Work order: Return each line of the listing below, unchanged, and omit the images.

Supplied entries:
<<<<

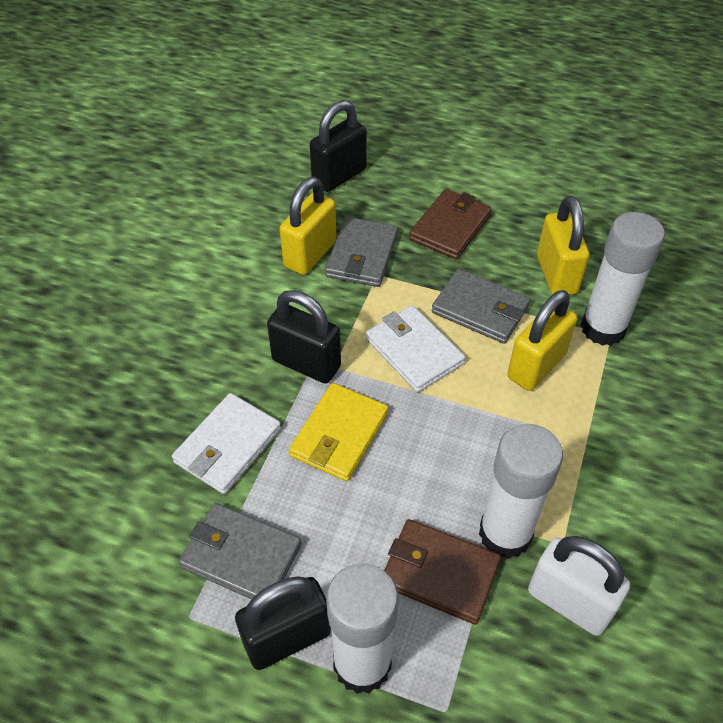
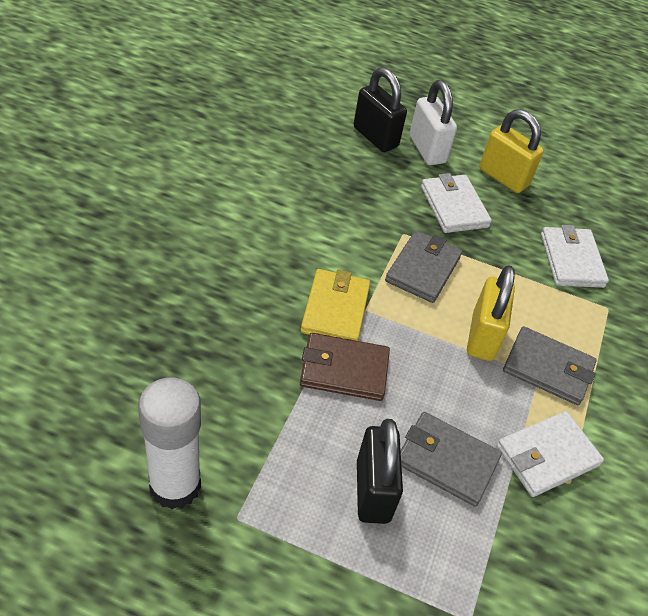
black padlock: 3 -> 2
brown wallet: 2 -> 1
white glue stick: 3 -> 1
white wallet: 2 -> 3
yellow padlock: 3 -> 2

>>>>

Problem solution:
black padlock: 3 -> 2
brown wallet: 2 -> 1
white glue stick: 3 -> 1
white wallet: 2 -> 3
yellow padlock: 3 -> 2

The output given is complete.